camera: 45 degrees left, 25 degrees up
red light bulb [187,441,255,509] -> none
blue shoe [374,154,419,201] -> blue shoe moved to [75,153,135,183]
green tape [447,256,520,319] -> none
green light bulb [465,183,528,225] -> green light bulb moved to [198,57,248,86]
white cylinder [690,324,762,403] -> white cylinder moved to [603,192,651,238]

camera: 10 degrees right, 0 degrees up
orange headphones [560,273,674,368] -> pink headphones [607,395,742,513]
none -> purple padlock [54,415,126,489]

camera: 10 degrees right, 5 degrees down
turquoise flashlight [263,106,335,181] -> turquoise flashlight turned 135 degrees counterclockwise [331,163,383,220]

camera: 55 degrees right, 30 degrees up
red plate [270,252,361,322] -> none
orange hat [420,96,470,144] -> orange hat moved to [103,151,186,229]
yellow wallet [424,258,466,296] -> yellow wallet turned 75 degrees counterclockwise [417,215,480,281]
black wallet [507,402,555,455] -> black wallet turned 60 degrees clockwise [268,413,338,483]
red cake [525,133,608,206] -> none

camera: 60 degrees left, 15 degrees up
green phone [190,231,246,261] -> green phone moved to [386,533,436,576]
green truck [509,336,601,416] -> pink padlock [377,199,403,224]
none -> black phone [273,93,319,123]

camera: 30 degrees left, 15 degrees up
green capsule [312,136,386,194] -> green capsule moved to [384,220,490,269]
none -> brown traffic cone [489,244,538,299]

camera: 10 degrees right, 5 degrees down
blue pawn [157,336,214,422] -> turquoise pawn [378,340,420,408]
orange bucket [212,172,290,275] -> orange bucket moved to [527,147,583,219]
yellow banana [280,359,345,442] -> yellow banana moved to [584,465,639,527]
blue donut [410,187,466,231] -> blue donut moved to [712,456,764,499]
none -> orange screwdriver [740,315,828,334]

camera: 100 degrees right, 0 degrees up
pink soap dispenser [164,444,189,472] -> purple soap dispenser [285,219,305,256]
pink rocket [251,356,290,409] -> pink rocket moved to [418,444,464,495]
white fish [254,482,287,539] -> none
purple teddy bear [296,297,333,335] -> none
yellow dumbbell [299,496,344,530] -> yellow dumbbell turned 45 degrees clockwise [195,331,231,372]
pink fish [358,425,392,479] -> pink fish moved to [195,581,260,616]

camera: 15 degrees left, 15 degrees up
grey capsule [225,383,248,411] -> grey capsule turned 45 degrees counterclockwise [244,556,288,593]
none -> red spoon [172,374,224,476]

========

## THE PROBLEM
When the line containing "none -> orange screwdriver [740,315,828,334]" is found in the records above, restate it and every later line word for word through the last one, and nothing more.

## EXPECTED OUTPUT
none -> orange screwdriver [740,315,828,334]

camera: 100 degrees right, 0 degrees up
pink soap dispenser [164,444,189,472] -> purple soap dispenser [285,219,305,256]
pink rocket [251,356,290,409] -> pink rocket moved to [418,444,464,495]
white fish [254,482,287,539] -> none
purple teddy bear [296,297,333,335] -> none
yellow dumbbell [299,496,344,530] -> yellow dumbbell turned 45 degrees clockwise [195,331,231,372]
pink fish [358,425,392,479] -> pink fish moved to [195,581,260,616]

camera: 15 degrees left, 15 degrees up
grey capsule [225,383,248,411] -> grey capsule turned 45 degrees counterclockwise [244,556,288,593]
none -> red spoon [172,374,224,476]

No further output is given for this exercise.